START Supplied entries

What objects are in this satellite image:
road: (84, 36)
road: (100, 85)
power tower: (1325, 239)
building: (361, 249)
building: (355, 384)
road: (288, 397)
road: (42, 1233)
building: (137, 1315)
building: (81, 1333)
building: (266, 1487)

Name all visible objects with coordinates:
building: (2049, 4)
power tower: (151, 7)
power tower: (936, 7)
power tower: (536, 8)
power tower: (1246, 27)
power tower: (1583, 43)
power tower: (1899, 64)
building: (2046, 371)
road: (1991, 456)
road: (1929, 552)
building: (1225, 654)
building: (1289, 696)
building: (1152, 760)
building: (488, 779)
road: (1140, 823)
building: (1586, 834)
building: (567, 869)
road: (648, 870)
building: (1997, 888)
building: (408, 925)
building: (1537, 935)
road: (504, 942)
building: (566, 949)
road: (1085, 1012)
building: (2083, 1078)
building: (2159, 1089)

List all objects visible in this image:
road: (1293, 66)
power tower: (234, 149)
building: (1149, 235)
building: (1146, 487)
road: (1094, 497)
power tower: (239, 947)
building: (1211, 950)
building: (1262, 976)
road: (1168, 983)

END Supplied entries

To do
Your task is to copy each line of the entries that includes the word "power".

Solution for this problem
power tower: (1325, 239)
power tower: (151, 7)
power tower: (936, 7)
power tower: (536, 8)
power tower: (1246, 27)
power tower: (1583, 43)
power tower: (1899, 64)
power tower: (234, 149)
power tower: (239, 947)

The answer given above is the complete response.